◆ Brief ◆
Turn the lines of the listing below, from the one containing "green arrow: moved 10 px left, 1 px up" through the end of the listing, both included, into a JSON list of strings with one string per line, leaving out blank lines and the pictures.

.....

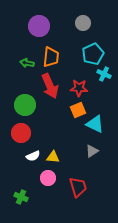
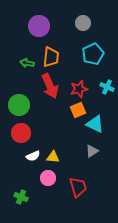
cyan cross: moved 3 px right, 13 px down
red star: moved 1 px down; rotated 18 degrees counterclockwise
green circle: moved 6 px left
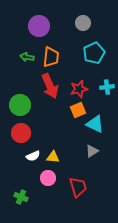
cyan pentagon: moved 1 px right, 1 px up
green arrow: moved 6 px up
cyan cross: rotated 32 degrees counterclockwise
green circle: moved 1 px right
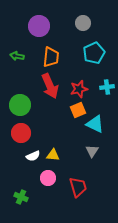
green arrow: moved 10 px left, 1 px up
gray triangle: rotated 24 degrees counterclockwise
yellow triangle: moved 2 px up
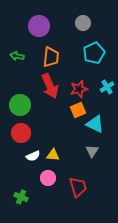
cyan cross: rotated 24 degrees counterclockwise
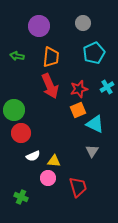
green circle: moved 6 px left, 5 px down
yellow triangle: moved 1 px right, 6 px down
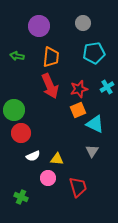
cyan pentagon: rotated 15 degrees clockwise
yellow triangle: moved 3 px right, 2 px up
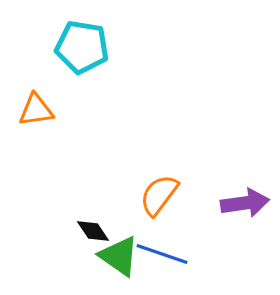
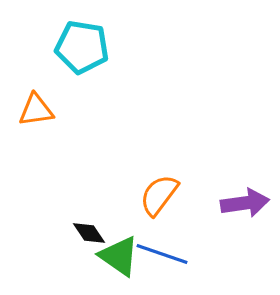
black diamond: moved 4 px left, 2 px down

.....

◆ Answer to this exercise ◆
[
  "green arrow: moved 10 px left, 1 px up",
  "gray triangle: rotated 24 degrees counterclockwise",
  "yellow triangle: moved 2 px up",
  "cyan cross: rotated 24 degrees counterclockwise",
  "green circle: moved 6 px left, 5 px down",
  "yellow triangle: moved 1 px right, 6 px down",
  "cyan pentagon: rotated 15 degrees clockwise",
  "yellow triangle: moved 3 px right, 2 px up",
  "black diamond: moved 4 px left, 2 px down"
]